── MATERIAL DO EXERCÍCIO ──

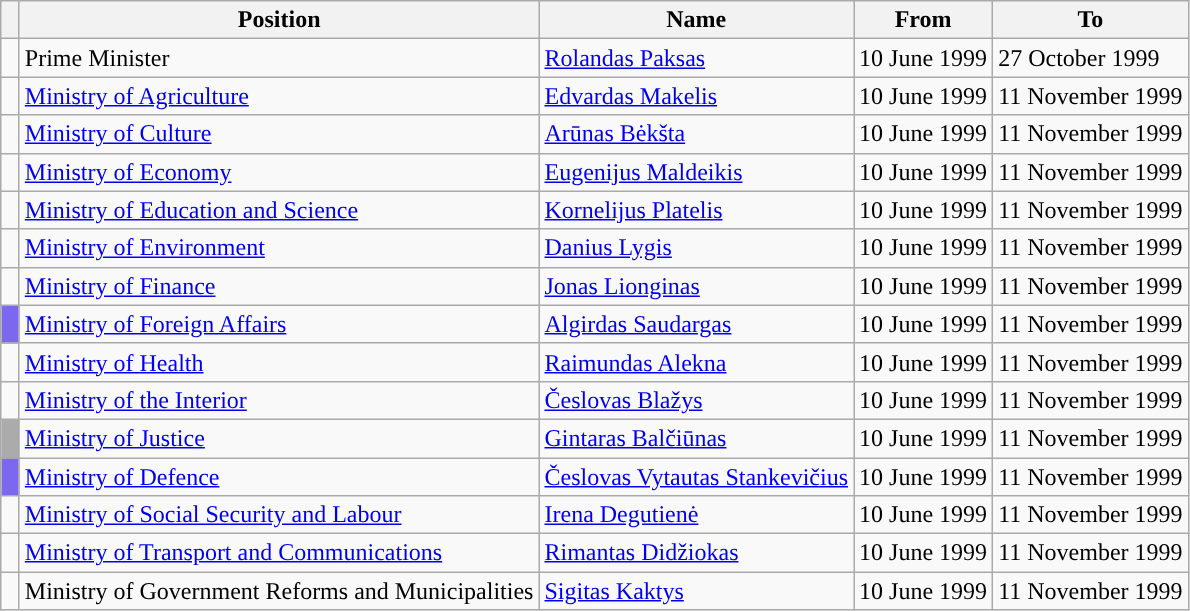
Position [279, 20]
Kornelijus Platelis [696, 210]
Ministry of Finance [279, 286]
Edvardas Makelis [696, 96]
Ministry of Economy [279, 172]
Irena Degutienė [696, 515]
Ministry of Culture [279, 134]
Ministry of Environment [279, 248]
Česlovas Vytautas Stankevičius [696, 477]
Ministry of Health [279, 362]
Ministry of the Interior [279, 400]
Jonas Lionginas [696, 286]
Ministry of Government Reforms and Municipalities [279, 591]
Algirdas Saudargas [696, 324]
Ministry of Defence [279, 477]
Ministry of Education and Science [279, 210]
Ministry of Justice [279, 438]
Raimundas Alekna [696, 362]
Arūnas Bėkšta [696, 134]
Prime Minister [279, 58]
Ministry of Transport and Communications [279, 553]
Česlovas Blažys [696, 400]
Rimantas Didžiokas [696, 553]
Name [696, 20]
To [1090, 20]
From [924, 20]
27 October 1999 [1090, 58]
Gintaras Balčiūnas [696, 438]
Ministry of Foreign Affairs [279, 324]
Danius Lygis [696, 248]
Ministry of Social Security and Labour [279, 515]
Rolandas Paksas [696, 58]
Ministry of Agriculture [279, 96]
Eugenijus Maldeikis [696, 172]
Sigitas Kaktys [696, 591]
Output the (x, y) coordinate of the center of the cell containing the given text.  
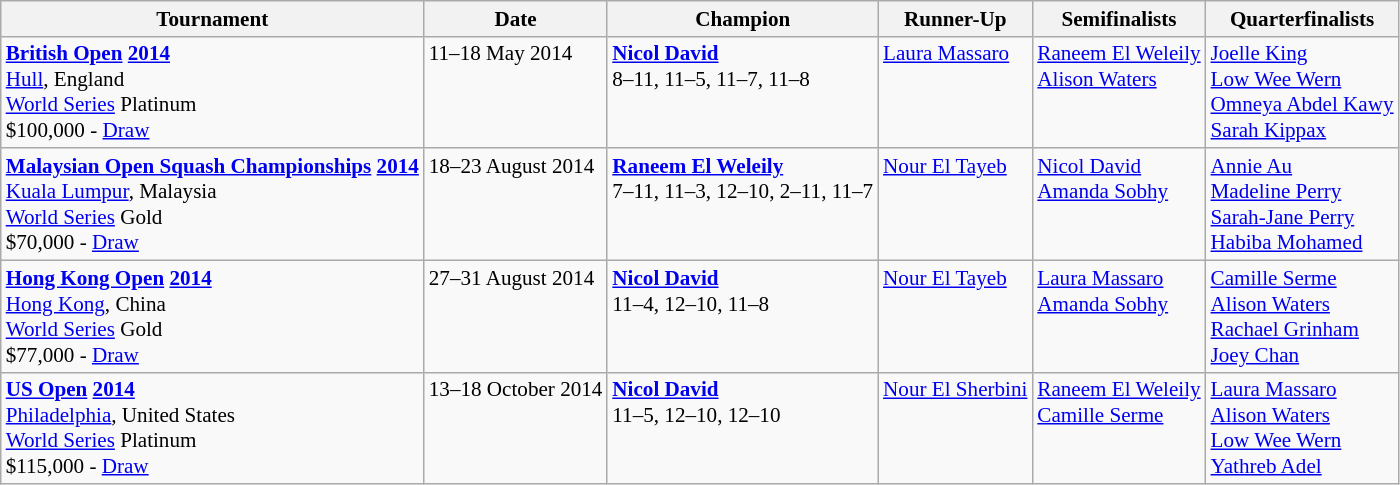
Quarterfinalists (1302, 18)
Runner-Up (955, 18)
Tournament (212, 18)
Raneem El Weleily7–11, 11–3, 12–10, 2–11, 11–7 (742, 204)
11–18 May 2014 (516, 92)
Nicol David11–4, 12–10, 11–8 (742, 316)
Malaysian Open Squash Championships 2014 Kuala Lumpur, MalaysiaWorld Series Gold$70,000 - Draw (212, 204)
Laura Massaro Alison Waters Low Wee Wern Yathreb Adel (1302, 428)
27–31 August 2014 (516, 316)
18–23 August 2014 (516, 204)
Camille Serme Alison Waters Rachael Grinham Joey Chan (1302, 316)
Nicol David Amanda Sobhy (1118, 204)
Nicol David11–5, 12–10, 12–10 (742, 428)
Champion (742, 18)
Nicol David8–11, 11–5, 11–7, 11–8 (742, 92)
Annie Au Madeline Perry Sarah-Jane Perry Habiba Mohamed (1302, 204)
Laura Massaro Amanda Sobhy (1118, 316)
Joelle King Low Wee Wern Omneya Abdel Kawy Sarah Kippax (1302, 92)
Semifinalists (1118, 18)
Hong Kong Open 2014 Hong Kong, ChinaWorld Series Gold$77,000 - Draw (212, 316)
US Open 2014 Philadelphia, United StatesWorld Series Platinum$115,000 - Draw (212, 428)
13–18 October 2014 (516, 428)
Laura Massaro (955, 92)
Nour El Sherbini (955, 428)
British Open 2014 Hull, EnglandWorld Series Platinum$100,000 - Draw (212, 92)
Raneem El Weleily Alison Waters (1118, 92)
Raneem El Weleily Camille Serme (1118, 428)
Date (516, 18)
Detect which cell encompasses the target text, then output its [x, y] center coordinate. 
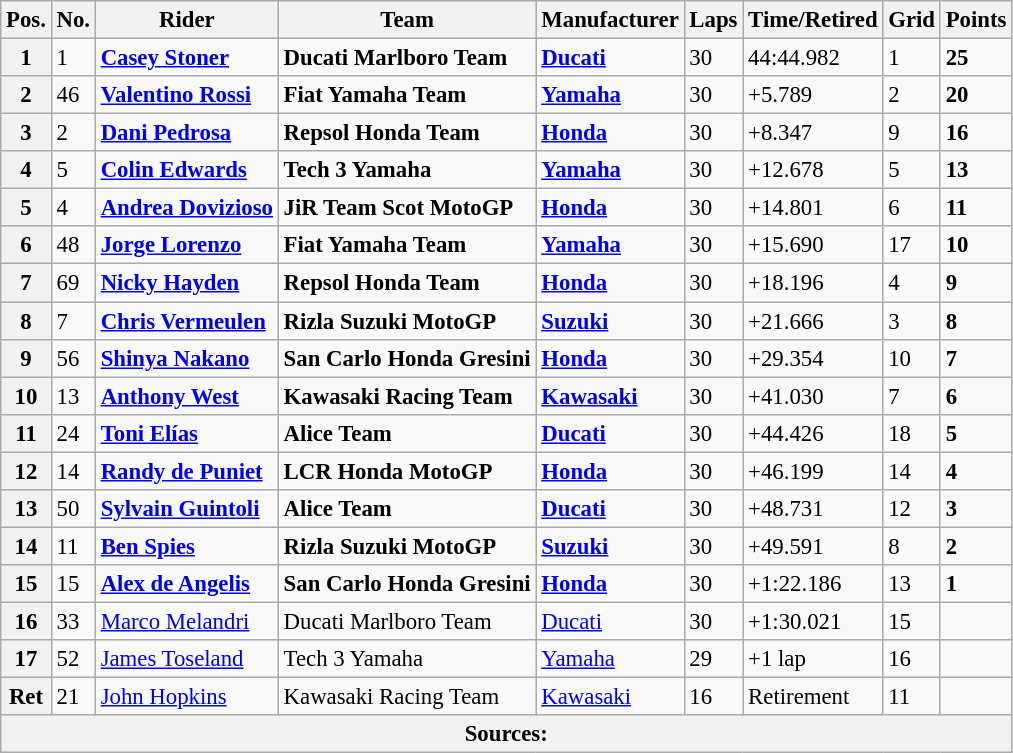
Time/Retired [813, 20]
56 [73, 358]
Ben Spies [186, 546]
+1:30.021 [813, 621]
Shinya Nakano [186, 358]
+41.030 [813, 396]
46 [73, 95]
+8.347 [813, 133]
20 [976, 95]
29 [714, 659]
Sylvain Guintoli [186, 509]
+48.731 [813, 509]
+18.196 [813, 283]
Toni Elías [186, 433]
24 [73, 433]
48 [73, 245]
Team [407, 20]
+14.801 [813, 208]
No. [73, 20]
Rider [186, 20]
+44.426 [813, 433]
Retirement [813, 697]
Casey Stoner [186, 58]
+1:22.186 [813, 584]
Jorge Lorenzo [186, 245]
+5.789 [813, 95]
+12.678 [813, 170]
18 [912, 433]
69 [73, 283]
Anthony West [186, 396]
Andrea Dovizioso [186, 208]
Manufacturer [610, 20]
Grid [912, 20]
50 [73, 509]
Pos. [26, 20]
Nicky Hayden [186, 283]
Valentino Rossi [186, 95]
Dani Pedrosa [186, 133]
John Hopkins [186, 697]
25 [976, 58]
Randy de Puniet [186, 471]
Laps [714, 20]
Chris Vermeulen [186, 321]
+1 lap [813, 659]
+46.199 [813, 471]
+29.354 [813, 358]
Sources: [506, 734]
Points [976, 20]
Alex de Angelis [186, 584]
33 [73, 621]
Ret [26, 697]
JiR Team Scot MotoGP [407, 208]
44:44.982 [813, 58]
52 [73, 659]
+49.591 [813, 546]
James Toseland [186, 659]
Marco Melandri [186, 621]
+21.666 [813, 321]
Colin Edwards [186, 170]
21 [73, 697]
LCR Honda MotoGP [407, 471]
+15.690 [813, 245]
Find where the given text appears and provide that cell's center as (X, Y) coordinate. 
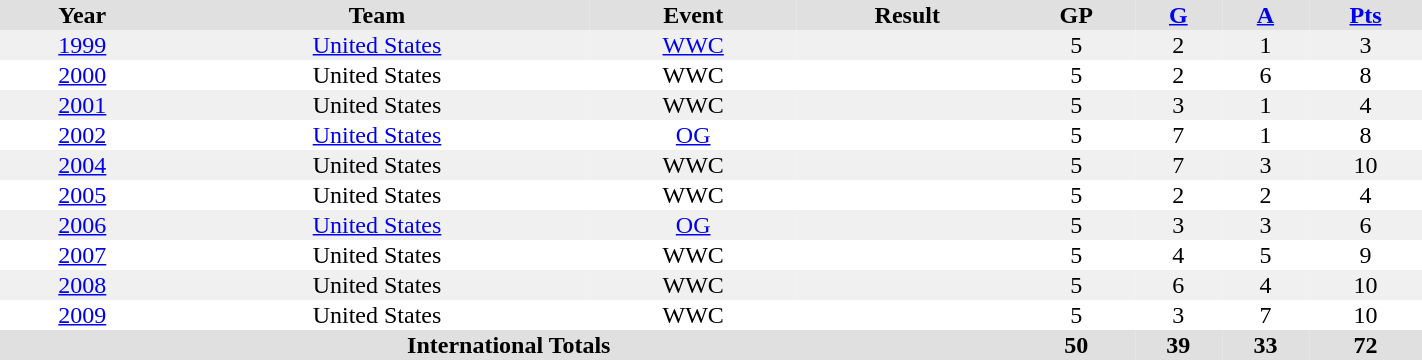
2002 (82, 135)
Result (908, 15)
2009 (82, 315)
72 (1366, 345)
2004 (82, 165)
2001 (82, 105)
1999 (82, 45)
GP (1076, 15)
2005 (82, 195)
Pts (1366, 15)
Year (82, 15)
A (1266, 15)
50 (1076, 345)
Event (693, 15)
2008 (82, 285)
G (1178, 15)
International Totals (509, 345)
2000 (82, 75)
39 (1178, 345)
2007 (82, 255)
Team (378, 15)
33 (1266, 345)
9 (1366, 255)
2006 (82, 225)
Pinpoint the cell where the given text exists, returning its (x, y) midpoint coordinate. 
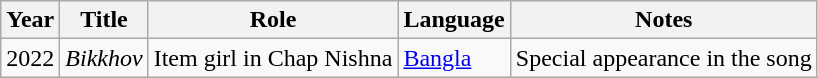
Special appearance in the song (664, 58)
Bikkhov (104, 58)
Role (273, 20)
Language (454, 20)
Year (30, 20)
2022 (30, 58)
Item girl in Chap Nishna (273, 58)
Title (104, 20)
Notes (664, 20)
Bangla (454, 58)
Search for the cell housing the specified text and yield its [X, Y] center coordinate. 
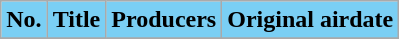
No. [24, 20]
Original airdate [310, 20]
Title [76, 20]
Producers [164, 20]
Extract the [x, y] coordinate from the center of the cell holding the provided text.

───

= OBJETIVO DA TAREFA =
Extraia todas as linhas dos itens acima e repita cada uma sem mudar nada. Deixe de fora as linhas que marcam imagens.

= RESPOSTA ESCRITA =
Position [279, 20]
Kornelijus Platelis [696, 210]
Ministry of Finance [279, 286]
Edvardas Makelis [696, 96]
Ministry of Economy [279, 172]
Irena Degutienė [696, 515]
Ministry of Culture [279, 134]
Ministry of Environment [279, 248]
Česlovas Vytautas Stankevičius [696, 477]
Ministry of Health [279, 362]
Ministry of the Interior [279, 400]
Jonas Lionginas [696, 286]
Ministry of Government Reforms and Municipalities [279, 591]
Algirdas Saudargas [696, 324]
Ministry of Defence [279, 477]
Ministry of Education and Science [279, 210]
Ministry of Justice [279, 438]
Raimundas Alekna [696, 362]
Arūnas Bėkšta [696, 134]
Prime Minister [279, 58]
Ministry of Transport and Communications [279, 553]
Česlovas Blažys [696, 400]
Rimantas Didžiokas [696, 553]
Name [696, 20]
To [1090, 20]
From [924, 20]
27 October 1999 [1090, 58]
Gintaras Balčiūnas [696, 438]
Ministry of Foreign Affairs [279, 324]
Danius Lygis [696, 248]
Ministry of Social Security and Labour [279, 515]
Rolandas Paksas [696, 58]
Ministry of Agriculture [279, 96]
Eugenijus Maldeikis [696, 172]
Sigitas Kaktys [696, 591]
Output the (x, y) coordinate of the center of the cell containing the given text.  
Quarterfinalists (1302, 18)
Runner-Up (955, 18)
Tournament (212, 18)
Raneem El Weleily7–11, 11–3, 12–10, 2–11, 11–7 (742, 204)
11–18 May 2014 (516, 92)
Nicol David11–4, 12–10, 11–8 (742, 316)
Malaysian Open Squash Championships 2014 Kuala Lumpur, MalaysiaWorld Series Gold$70,000 - Draw (212, 204)
Laura Massaro Alison Waters Low Wee Wern Yathreb Adel (1302, 428)
27–31 August 2014 (516, 316)
18–23 August 2014 (516, 204)
Camille Serme Alison Waters Rachael Grinham Joey Chan (1302, 316)
Nicol David Amanda Sobhy (1118, 204)
Nicol David11–5, 12–10, 12–10 (742, 428)
Champion (742, 18)
Nicol David8–11, 11–5, 11–7, 11–8 (742, 92)
Annie Au Madeline Perry Sarah-Jane Perry Habiba Mohamed (1302, 204)
Laura Massaro Amanda Sobhy (1118, 316)
Joelle King Low Wee Wern Omneya Abdel Kawy Sarah Kippax (1302, 92)
Semifinalists (1118, 18)
Hong Kong Open 2014 Hong Kong, ChinaWorld Series Gold$77,000 - Draw (212, 316)
US Open 2014 Philadelphia, United StatesWorld Series Platinum$115,000 - Draw (212, 428)
13–18 October 2014 (516, 428)
Laura Massaro (955, 92)
Nour El Sherbini (955, 428)
British Open 2014 Hull, EnglandWorld Series Platinum$100,000 - Draw (212, 92)
Raneem El Weleily Alison Waters (1118, 92)
Raneem El Weleily Camille Serme (1118, 428)
Date (516, 18)
Detect which cell encompasses the target text, then output its [x, y] center coordinate. 
Time/Retired [813, 20]
56 [73, 358]
Ben Spies [186, 546]
+1:30.021 [813, 621]
Shinya Nakano [186, 358]
+41.030 [813, 396]
46 [73, 95]
+8.347 [813, 133]
20 [976, 95]
29 [714, 659]
Sylvain Guintoli [186, 509]
+48.731 [813, 509]
+18.196 [813, 283]
Toni Elías [186, 433]
24 [73, 433]
48 [73, 245]
Team [407, 20]
+14.801 [813, 208]
No. [73, 20]
Rider [186, 20]
+44.426 [813, 433]
Retirement [813, 697]
Casey Stoner [186, 58]
+1:22.186 [813, 584]
Jorge Lorenzo [186, 245]
+5.789 [813, 95]
+12.678 [813, 170]
18 [912, 433]
69 [73, 283]
Anthony West [186, 396]
Andrea Dovizioso [186, 208]
Manufacturer [610, 20]
Grid [912, 20]
50 [73, 509]
Pos. [26, 20]
Nicky Hayden [186, 283]
Valentino Rossi [186, 95]
Dani Pedrosa [186, 133]
John Hopkins [186, 697]
25 [976, 58]
Randy de Puniet [186, 471]
Laps [714, 20]
Chris Vermeulen [186, 321]
+1 lap [813, 659]
+46.199 [813, 471]
+29.354 [813, 358]
Sources: [506, 734]
Points [976, 20]
Alex de Angelis [186, 584]
33 [73, 621]
Ret [26, 697]
JiR Team Scot MotoGP [407, 208]
44:44.982 [813, 58]
52 [73, 659]
+49.591 [813, 546]
James Toseland [186, 659]
Marco Melandri [186, 621]
+21.666 [813, 321]
Colin Edwards [186, 170]
21 [73, 697]
LCR Honda MotoGP [407, 471]
+15.690 [813, 245]
Find where the given text appears and provide that cell's center as (X, Y) coordinate. 
2002 (82, 135)
Result (908, 15)
2009 (82, 315)
72 (1366, 345)
2004 (82, 165)
2001 (82, 105)
1999 (82, 45)
GP (1076, 15)
2005 (82, 195)
Pts (1366, 15)
Year (82, 15)
A (1266, 15)
50 (1076, 345)
Event (693, 15)
2008 (82, 285)
G (1178, 15)
International Totals (509, 345)
2000 (82, 75)
39 (1178, 345)
2007 (82, 255)
Team (378, 15)
33 (1266, 345)
9 (1366, 255)
2006 (82, 225)
Pinpoint the cell where the given text exists, returning its (x, y) midpoint coordinate. 
Special appearance in the song (664, 58)
Bikkhov (104, 58)
Role (273, 20)
Language (454, 20)
Year (30, 20)
2022 (30, 58)
Item girl in Chap Nishna (273, 58)
Title (104, 20)
Notes (664, 20)
Bangla (454, 58)
Search for the cell housing the specified text and yield its [X, Y] center coordinate. 
No. [24, 20]
Original airdate [310, 20]
Title [76, 20]
Producers [164, 20]
Extract the [x, y] coordinate from the center of the cell holding the provided text.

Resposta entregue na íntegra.